Please return the records below exactly as they appear, leaving every picture out.

[Items listed in a dataset]
[Start of section]

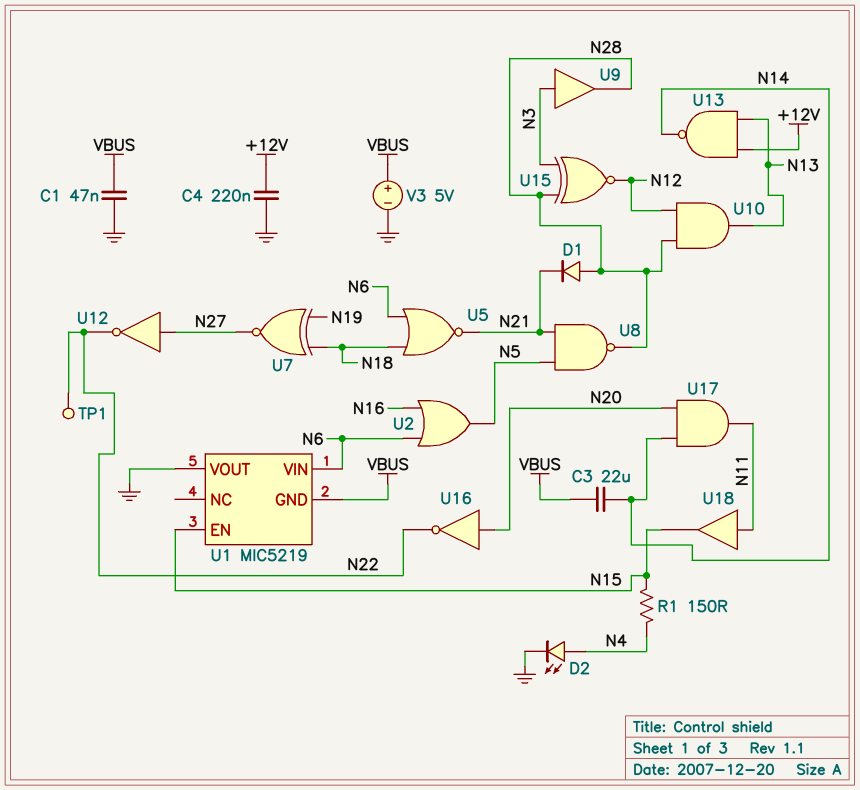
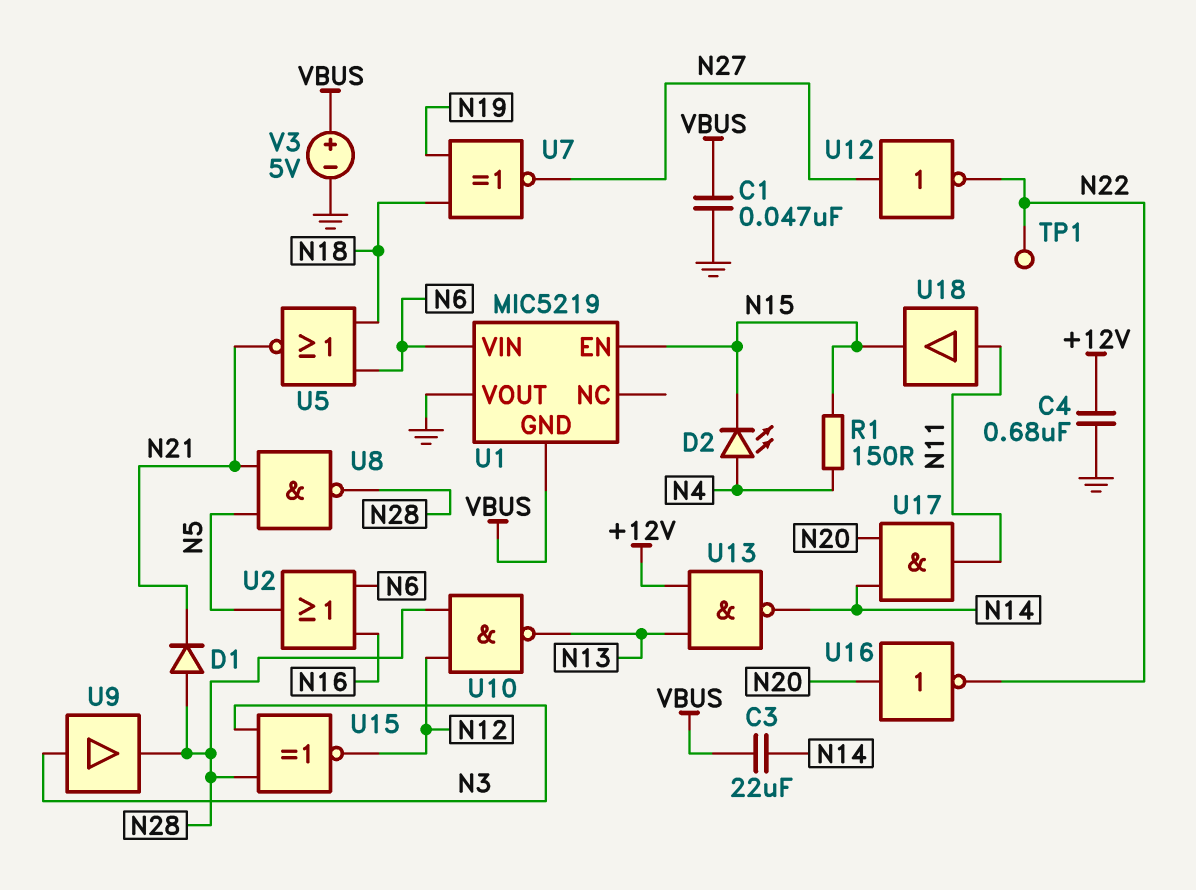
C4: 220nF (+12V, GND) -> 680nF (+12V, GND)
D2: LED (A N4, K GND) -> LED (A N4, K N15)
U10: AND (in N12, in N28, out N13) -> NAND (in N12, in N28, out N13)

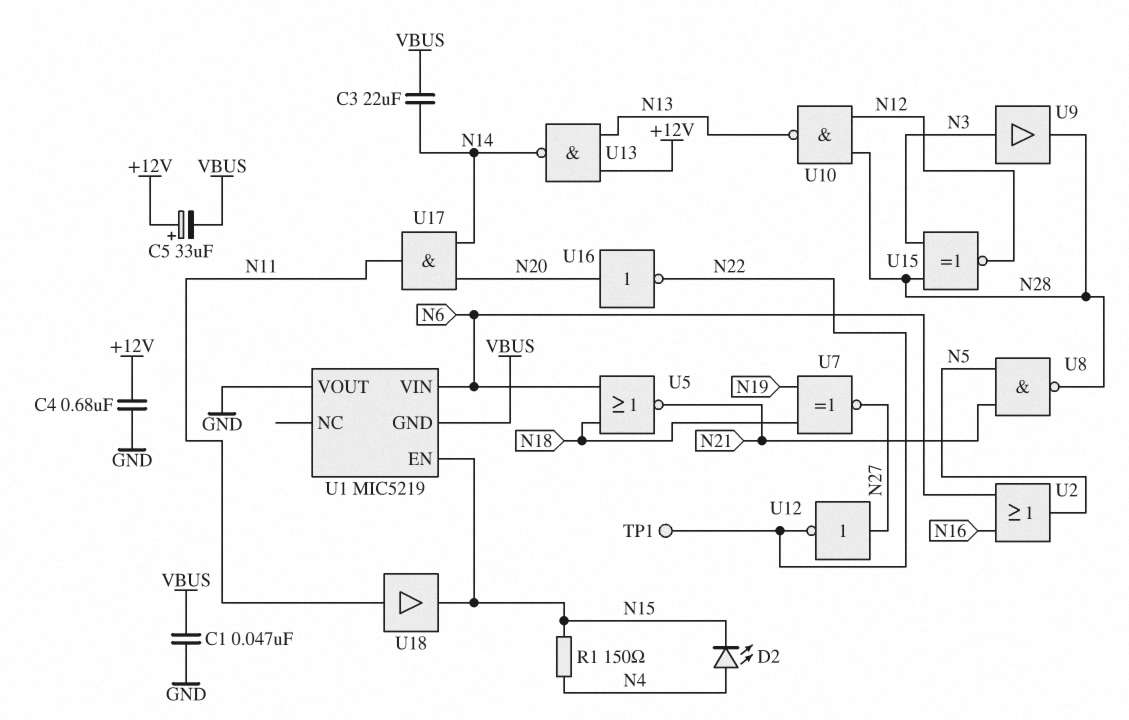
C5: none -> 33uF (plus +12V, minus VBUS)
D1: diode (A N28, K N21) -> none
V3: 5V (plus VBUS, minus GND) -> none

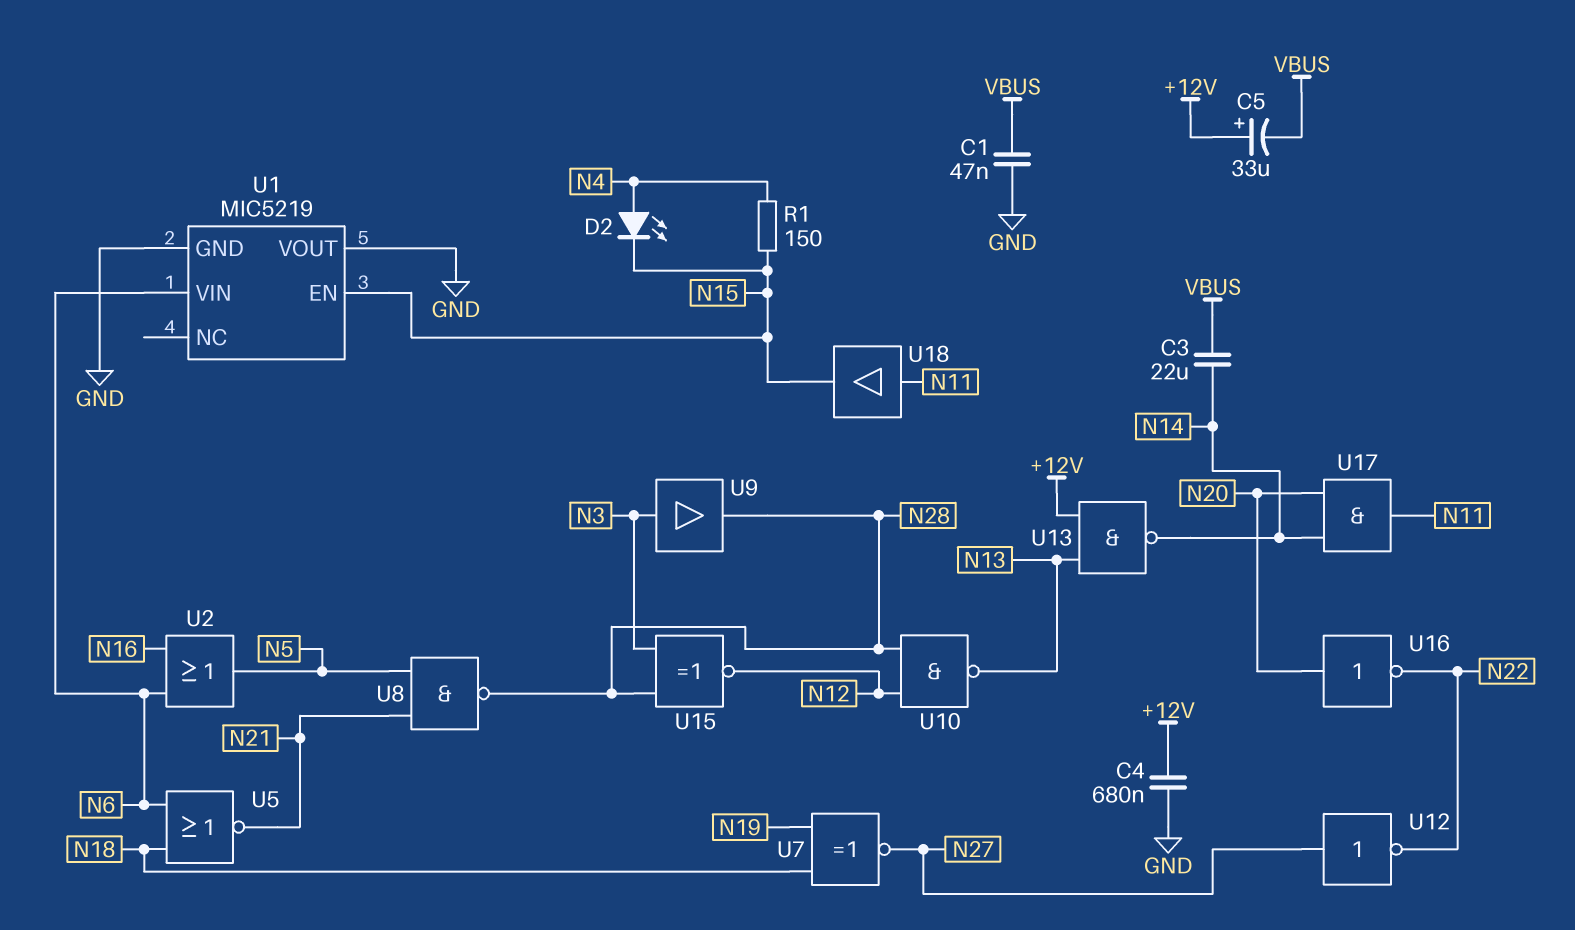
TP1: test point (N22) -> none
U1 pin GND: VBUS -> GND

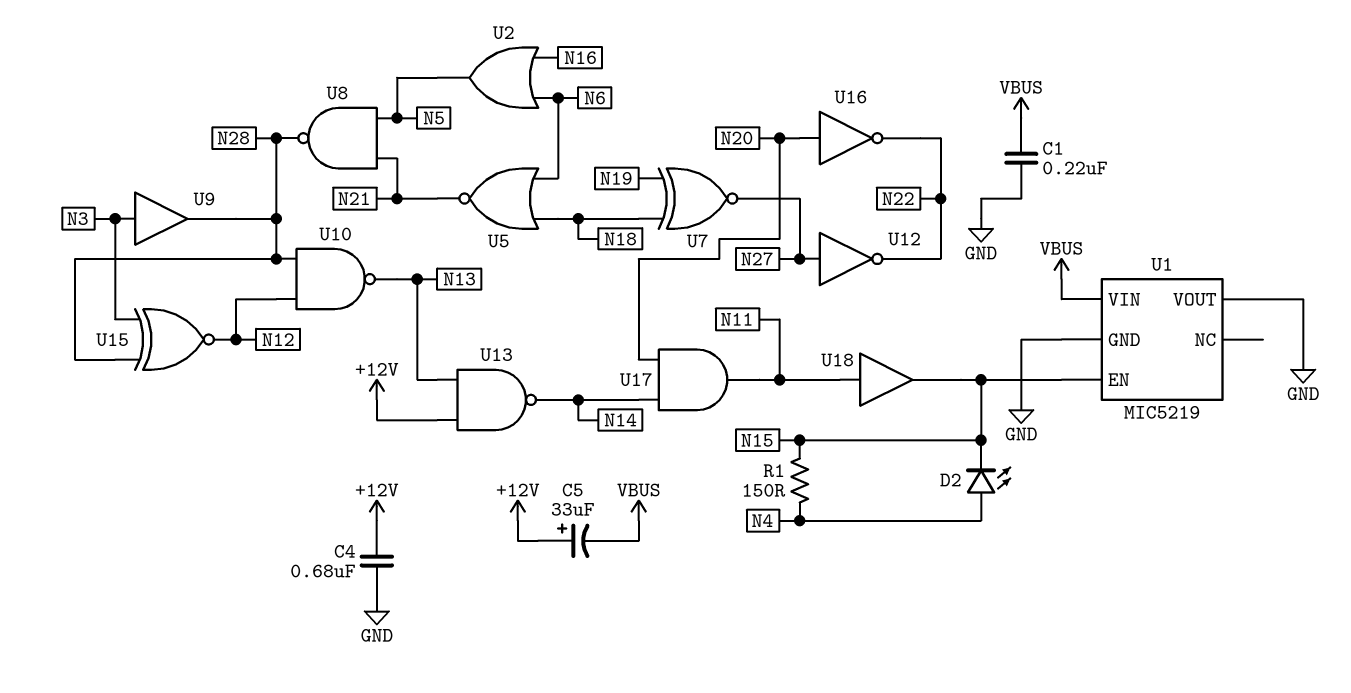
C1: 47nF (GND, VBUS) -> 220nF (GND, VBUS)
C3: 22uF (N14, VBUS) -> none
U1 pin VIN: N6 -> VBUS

[End of section]

**SOLUTION BELOW**
C4: 220nF (+12V, GND) -> 680nF (+12V, GND)
D2: LED (A N4, K GND) -> LED (A N4, K N15)
U10: AND (in N12, in N28, out N13) -> NAND (in N12, in N28, out N13)

C5: none -> 33uF (plus +12V, minus VBUS)
D1: diode (A N28, K N21) -> none
V3: 5V (plus VBUS, minus GND) -> none

TP1: test point (N22) -> none
U1 pin GND: VBUS -> GND

C1: 47nF (GND, VBUS) -> 220nF (GND, VBUS)
C3: 22uF (N14, VBUS) -> none
U1 pin VIN: N6 -> VBUS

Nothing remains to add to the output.